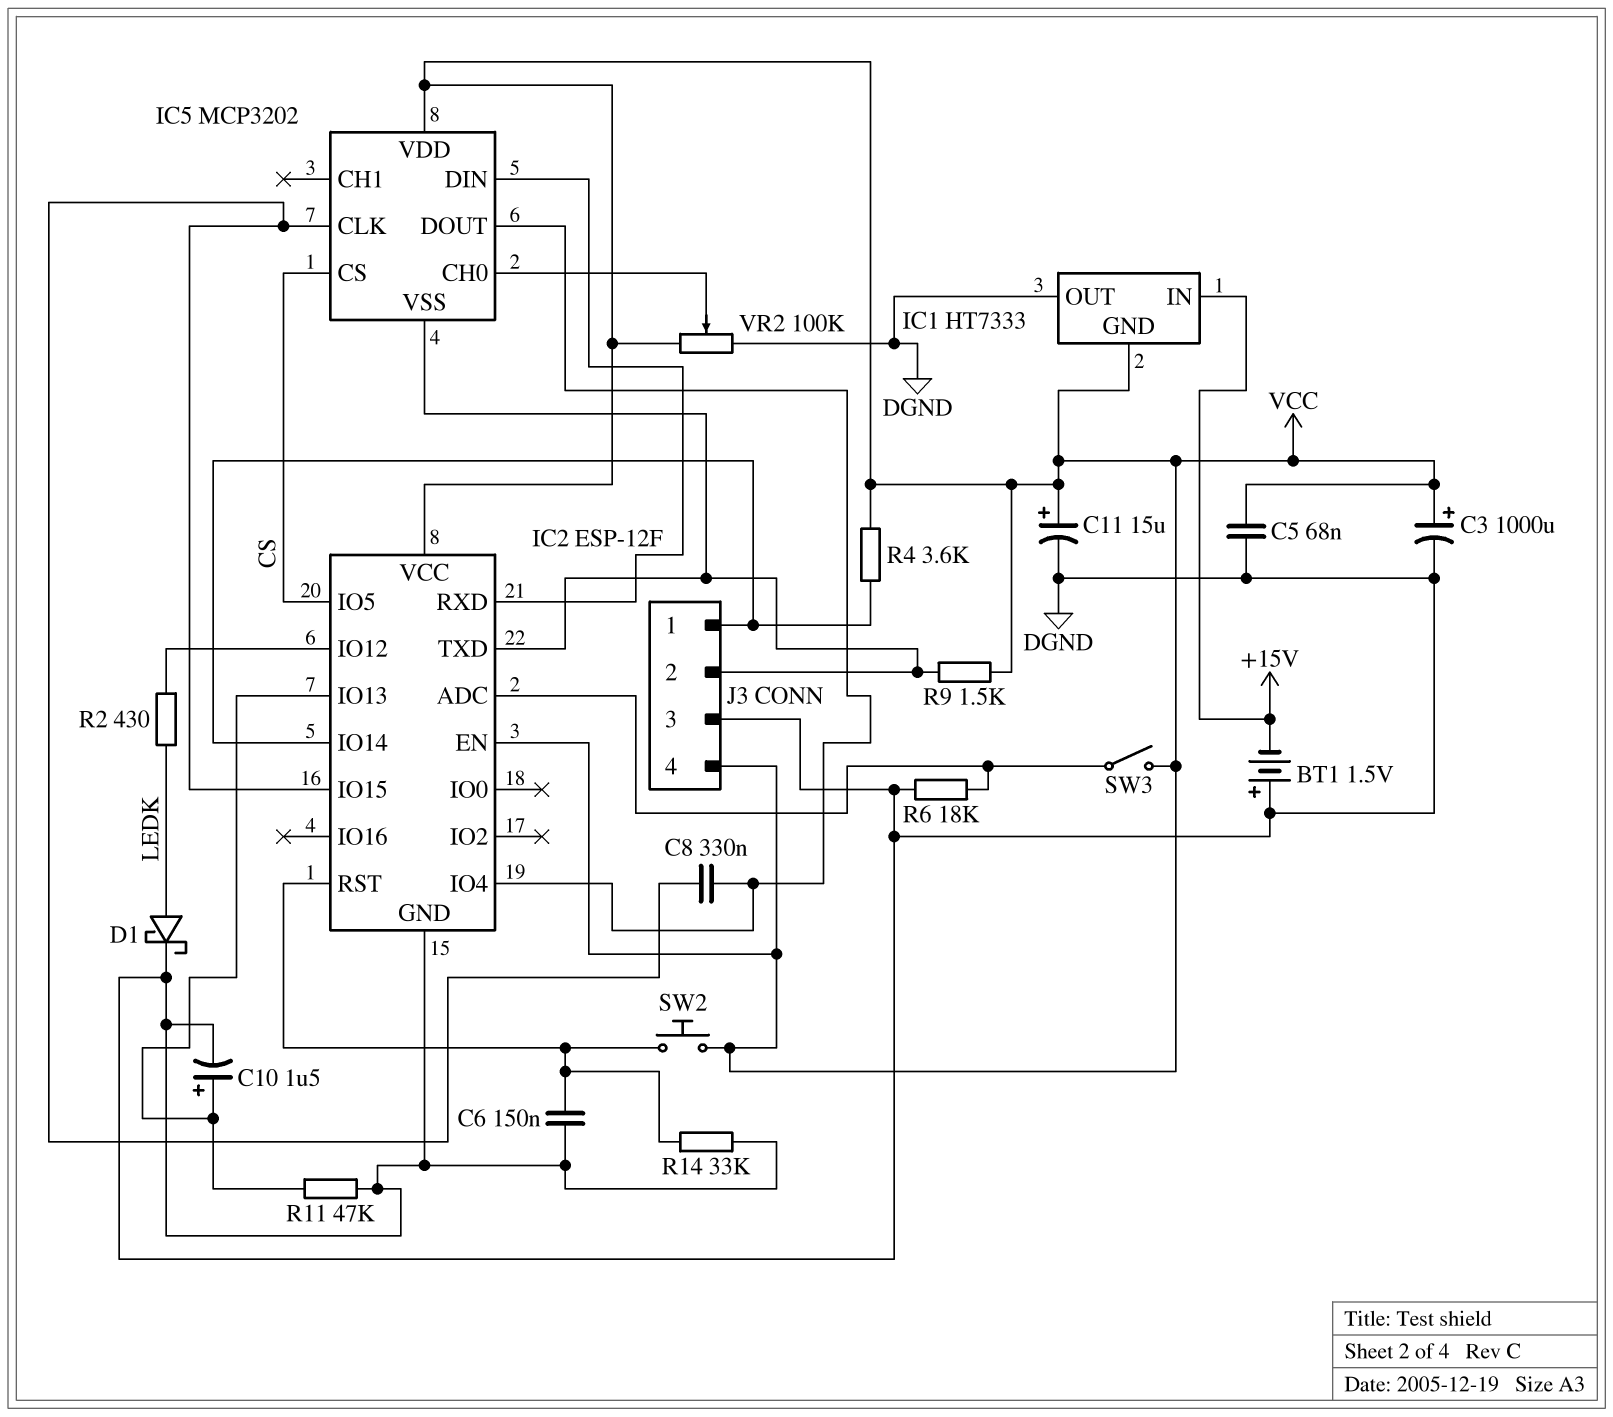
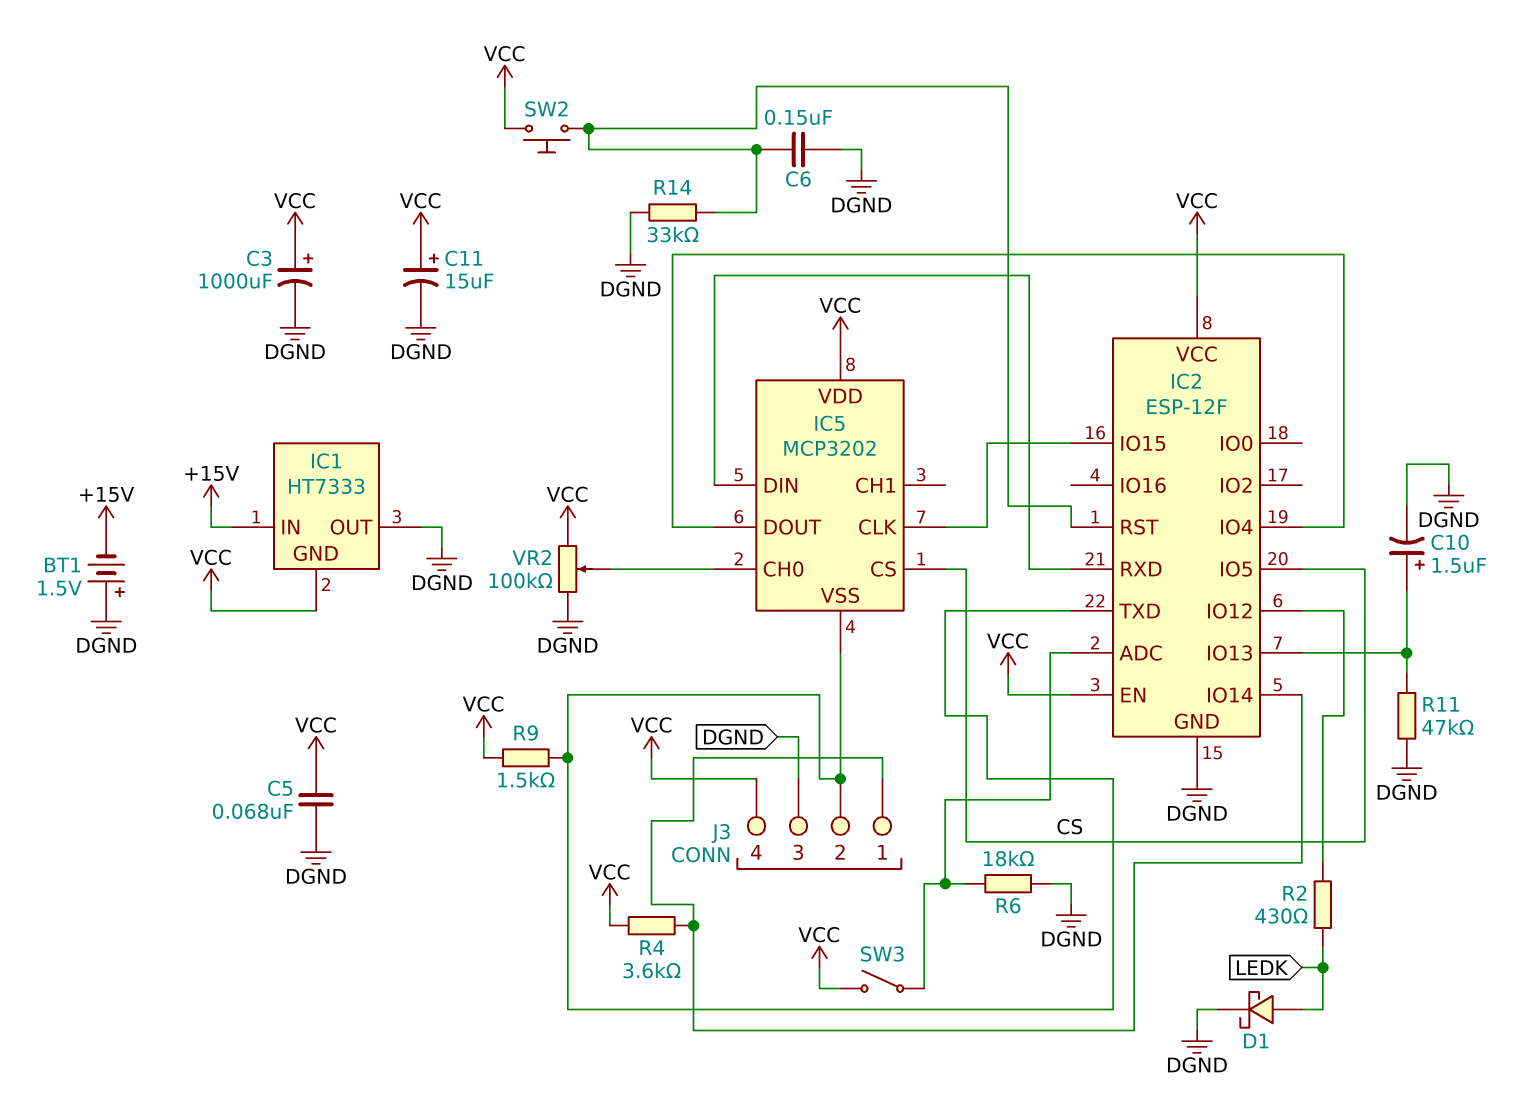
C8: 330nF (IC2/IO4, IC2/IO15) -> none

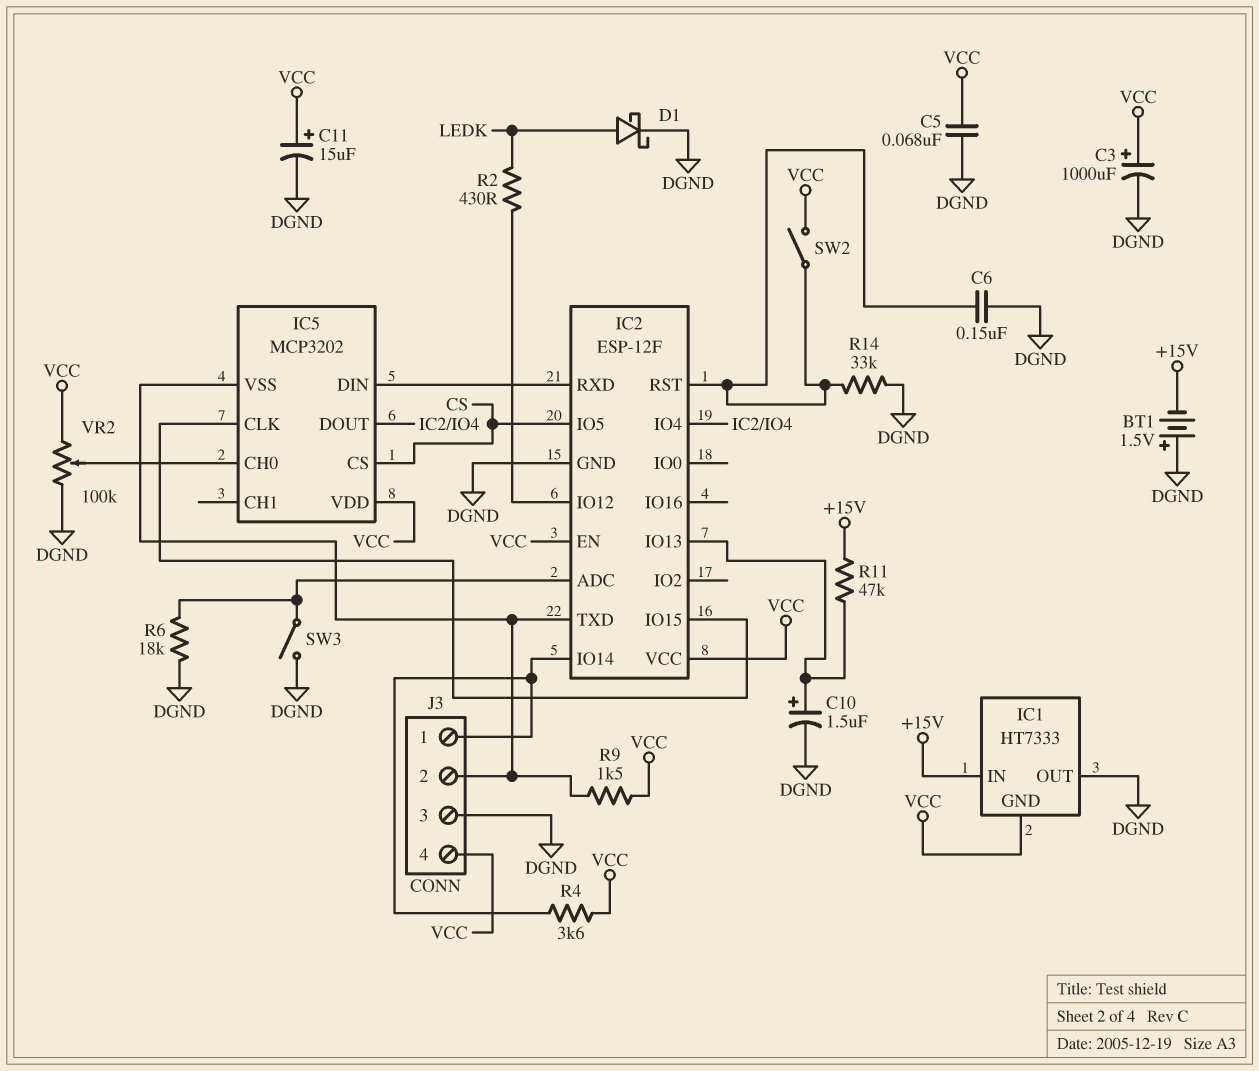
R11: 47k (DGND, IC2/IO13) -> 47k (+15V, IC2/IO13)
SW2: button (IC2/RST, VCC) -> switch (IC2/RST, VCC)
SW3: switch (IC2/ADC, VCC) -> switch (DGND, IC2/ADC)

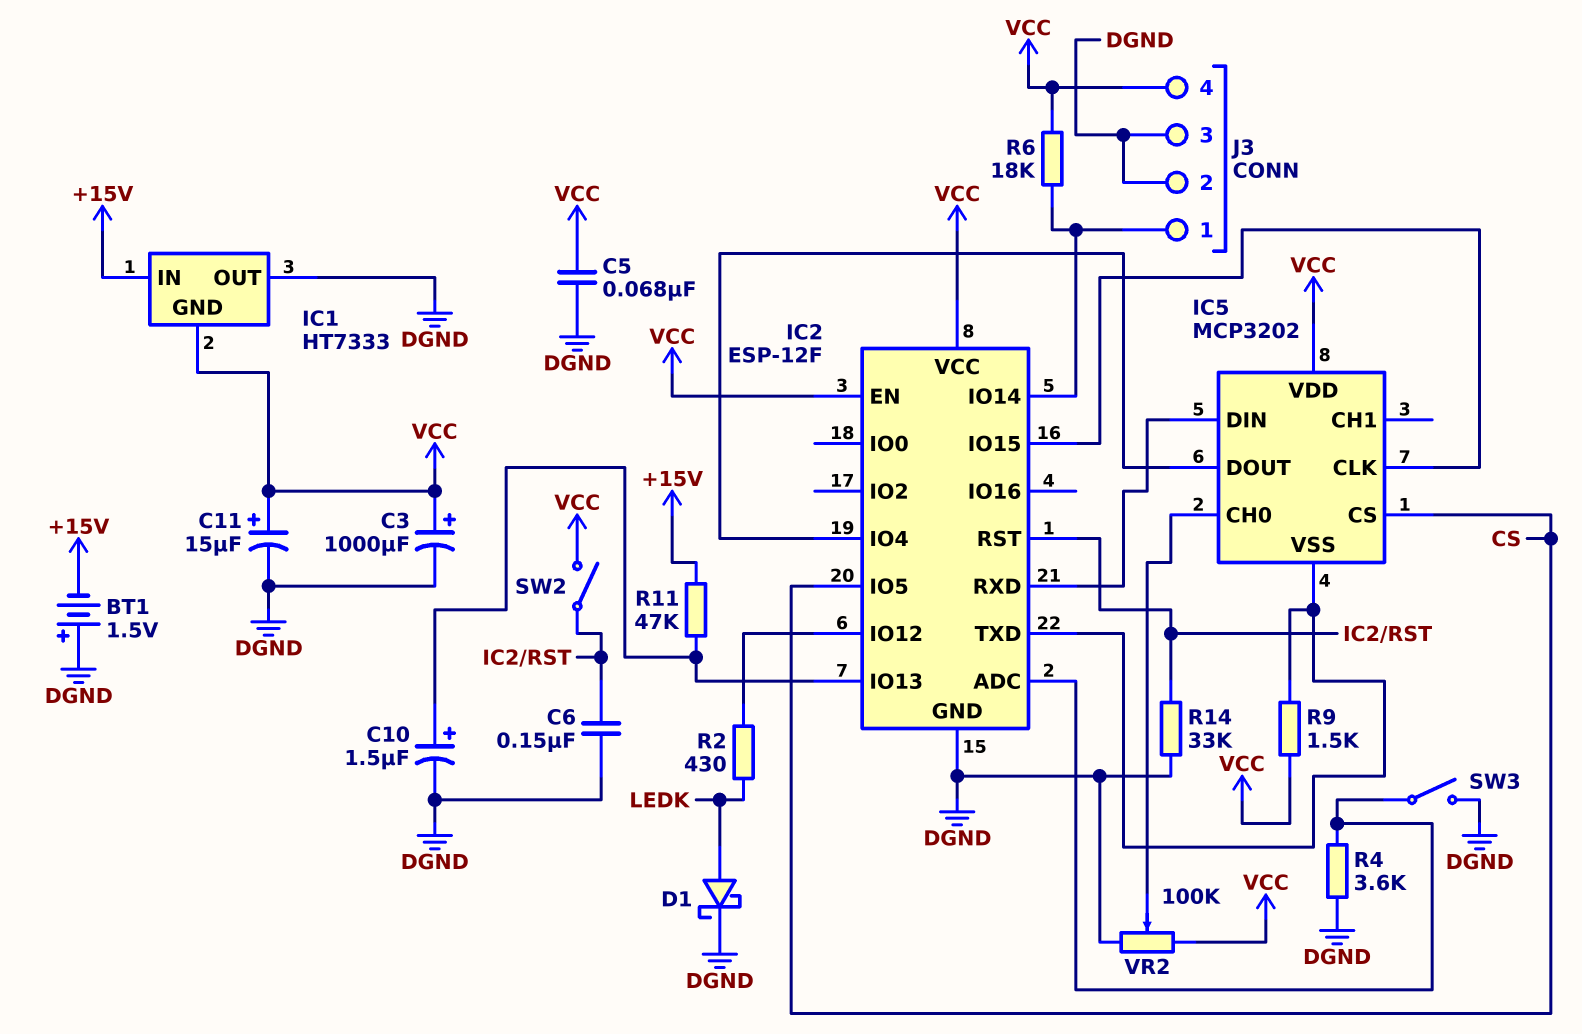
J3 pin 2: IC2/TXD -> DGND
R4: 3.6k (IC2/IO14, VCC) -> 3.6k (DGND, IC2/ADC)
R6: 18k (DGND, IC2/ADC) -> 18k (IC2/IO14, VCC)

> [Task to complete]: The required reply is the count of lines in the entries above where the string "DGND" appears, and nothing more.

> [Output below]: 5